━━ SOURCE DATA

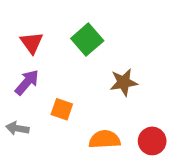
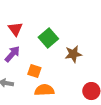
green square: (87, 40) -> (48, 38), moved
orange semicircle: (105, 139) -> (44, 90), moved

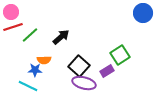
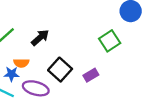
green square: (120, 55) -> (110, 41), moved
purple ellipse: (84, 83) -> (36, 88), moved

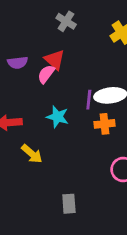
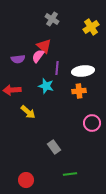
purple semicircle: (18, 63) -> (18, 59), moved
purple line: (89, 100) -> (57, 68), moved
gray rectangle: (69, 204) -> (54, 147), turned -32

━━━━

WHAT YOU ARE ASKED TO DO
When you retype the records, keep every word exactly as written and exclude the pictures.

SOLUTION FOR THIS TASK
green square: (87, 40) -> (48, 38), moved
orange semicircle: (105, 139) -> (44, 90), moved

green square: (120, 55) -> (110, 41), moved
purple ellipse: (84, 83) -> (36, 88), moved

purple semicircle: (18, 63) -> (18, 59), moved
purple line: (89, 100) -> (57, 68), moved
gray rectangle: (69, 204) -> (54, 147), turned -32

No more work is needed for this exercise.